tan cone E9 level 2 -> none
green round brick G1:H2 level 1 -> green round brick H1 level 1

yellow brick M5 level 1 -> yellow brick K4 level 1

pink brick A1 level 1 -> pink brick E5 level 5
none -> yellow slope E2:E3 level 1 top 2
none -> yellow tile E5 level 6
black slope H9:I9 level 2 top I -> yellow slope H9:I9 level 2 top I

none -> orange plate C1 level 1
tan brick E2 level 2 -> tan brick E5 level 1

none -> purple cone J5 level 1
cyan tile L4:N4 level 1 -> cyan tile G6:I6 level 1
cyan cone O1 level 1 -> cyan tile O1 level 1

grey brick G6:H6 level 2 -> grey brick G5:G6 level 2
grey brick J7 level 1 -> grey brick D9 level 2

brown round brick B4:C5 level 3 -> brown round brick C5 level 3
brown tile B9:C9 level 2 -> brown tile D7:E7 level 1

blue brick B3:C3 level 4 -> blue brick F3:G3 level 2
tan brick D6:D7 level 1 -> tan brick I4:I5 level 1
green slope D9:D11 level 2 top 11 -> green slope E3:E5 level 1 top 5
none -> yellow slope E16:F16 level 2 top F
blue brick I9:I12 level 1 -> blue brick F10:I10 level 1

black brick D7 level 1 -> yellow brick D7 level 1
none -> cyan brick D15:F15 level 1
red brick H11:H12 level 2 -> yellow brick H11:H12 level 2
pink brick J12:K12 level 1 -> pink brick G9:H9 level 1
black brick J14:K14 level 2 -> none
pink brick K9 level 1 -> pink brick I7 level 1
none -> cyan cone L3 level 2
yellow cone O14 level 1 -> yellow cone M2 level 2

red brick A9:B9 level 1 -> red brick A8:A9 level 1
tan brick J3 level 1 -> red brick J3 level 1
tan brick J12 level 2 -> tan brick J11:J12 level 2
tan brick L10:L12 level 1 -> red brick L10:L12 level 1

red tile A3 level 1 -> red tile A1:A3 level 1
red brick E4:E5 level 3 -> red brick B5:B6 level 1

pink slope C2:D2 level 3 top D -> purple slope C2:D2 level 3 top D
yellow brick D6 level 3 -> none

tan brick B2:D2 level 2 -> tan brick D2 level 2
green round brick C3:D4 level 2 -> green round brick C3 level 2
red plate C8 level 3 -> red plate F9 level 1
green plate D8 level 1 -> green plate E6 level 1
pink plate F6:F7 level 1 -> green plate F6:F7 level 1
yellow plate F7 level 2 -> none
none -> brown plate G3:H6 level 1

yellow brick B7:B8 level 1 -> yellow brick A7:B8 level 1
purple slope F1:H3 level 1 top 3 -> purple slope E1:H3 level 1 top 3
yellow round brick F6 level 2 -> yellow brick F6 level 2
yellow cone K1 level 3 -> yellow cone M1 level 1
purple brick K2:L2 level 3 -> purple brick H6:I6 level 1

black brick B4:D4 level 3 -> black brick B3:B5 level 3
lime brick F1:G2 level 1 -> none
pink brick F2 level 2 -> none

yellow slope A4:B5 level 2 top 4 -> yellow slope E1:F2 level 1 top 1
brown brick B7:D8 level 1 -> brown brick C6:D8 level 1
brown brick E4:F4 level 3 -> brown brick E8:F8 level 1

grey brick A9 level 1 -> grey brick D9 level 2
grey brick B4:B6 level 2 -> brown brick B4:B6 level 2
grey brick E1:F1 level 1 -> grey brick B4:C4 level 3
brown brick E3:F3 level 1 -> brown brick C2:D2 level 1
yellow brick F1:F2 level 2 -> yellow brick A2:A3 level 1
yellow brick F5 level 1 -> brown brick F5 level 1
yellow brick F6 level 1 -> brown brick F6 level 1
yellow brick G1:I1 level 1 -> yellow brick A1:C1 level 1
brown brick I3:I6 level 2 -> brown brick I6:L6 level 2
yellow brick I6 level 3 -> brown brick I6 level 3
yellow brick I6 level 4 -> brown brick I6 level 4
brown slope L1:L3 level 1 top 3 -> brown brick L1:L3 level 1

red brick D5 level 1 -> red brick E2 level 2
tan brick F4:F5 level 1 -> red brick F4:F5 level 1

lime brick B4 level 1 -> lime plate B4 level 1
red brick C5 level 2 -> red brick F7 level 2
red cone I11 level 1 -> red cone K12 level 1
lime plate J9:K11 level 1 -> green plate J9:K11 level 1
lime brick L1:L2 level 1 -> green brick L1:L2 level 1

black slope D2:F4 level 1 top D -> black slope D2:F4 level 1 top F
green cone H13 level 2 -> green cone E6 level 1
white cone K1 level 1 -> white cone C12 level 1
..............................
AIM OF THE EXERCISE> Return word for word the lines above from the line with "brown brick B7:D8" to the line with "brown brick E3:F3", including both and leaving out all others.

ANSWER BELOW>
brown brick B7:D8 level 1 -> brown brick C6:D8 level 1
brown brick E4:F4 level 3 -> brown brick E8:F8 level 1

grey brick A9 level 1 -> grey brick D9 level 2
grey brick B4:B6 level 2 -> brown brick B4:B6 level 2
grey brick E1:F1 level 1 -> grey brick B4:C4 level 3
brown brick E3:F3 level 1 -> brown brick C2:D2 level 1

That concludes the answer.